→ **What to do**:
For the entries below, repeat exactly each line starting with the one that contains "(405, 125) = (594, 212): none -> white cheese" and going on through the one that contains "(433, 341) = (357, 392): blue egg -> none", and no others.

[Collection entries]

══════════════════════════════

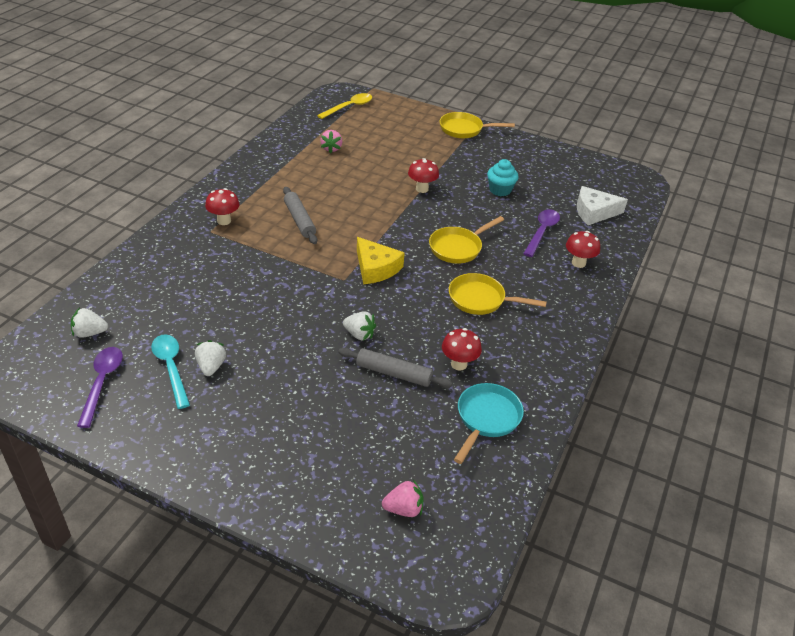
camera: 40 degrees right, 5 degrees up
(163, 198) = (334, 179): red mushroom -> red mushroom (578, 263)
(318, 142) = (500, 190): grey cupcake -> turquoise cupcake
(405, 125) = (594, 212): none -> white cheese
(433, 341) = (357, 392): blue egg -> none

══════════════════════════════

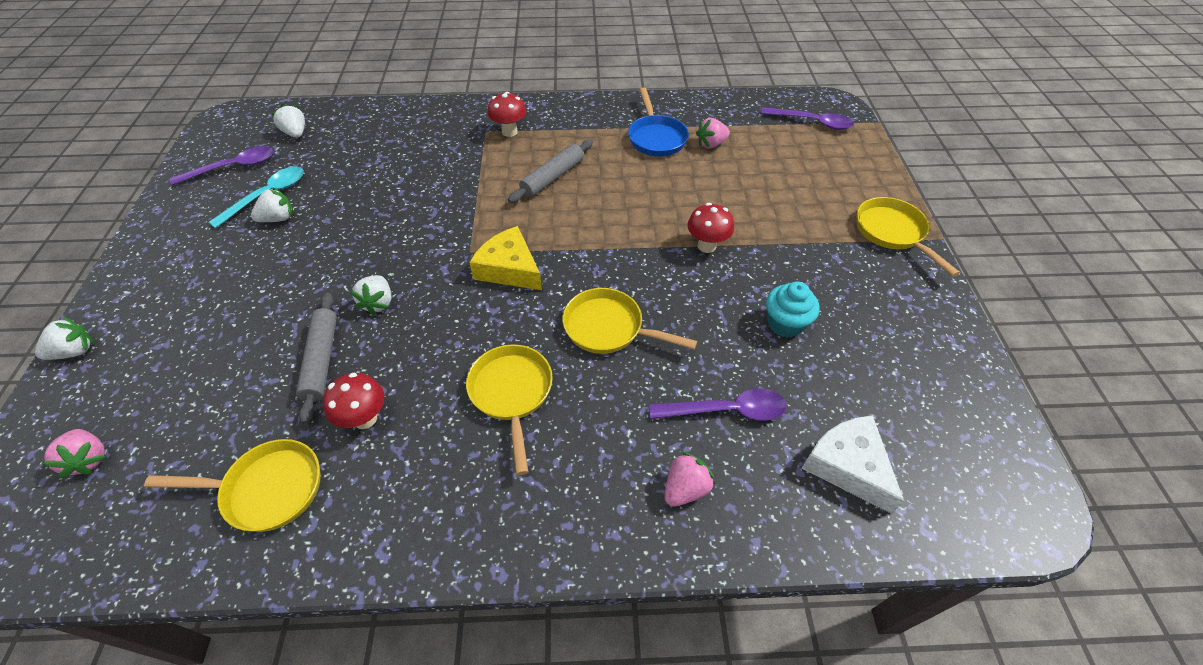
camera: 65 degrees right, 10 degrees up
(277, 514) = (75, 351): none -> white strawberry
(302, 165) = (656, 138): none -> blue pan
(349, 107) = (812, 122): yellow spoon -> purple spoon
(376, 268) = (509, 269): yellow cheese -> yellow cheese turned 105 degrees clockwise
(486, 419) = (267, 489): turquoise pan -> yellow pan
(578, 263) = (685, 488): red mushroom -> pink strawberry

══════════════════════════════

→ **Written reply**:
(405, 125) = (594, 212): none -> white cheese
(433, 341) = (357, 392): blue egg -> none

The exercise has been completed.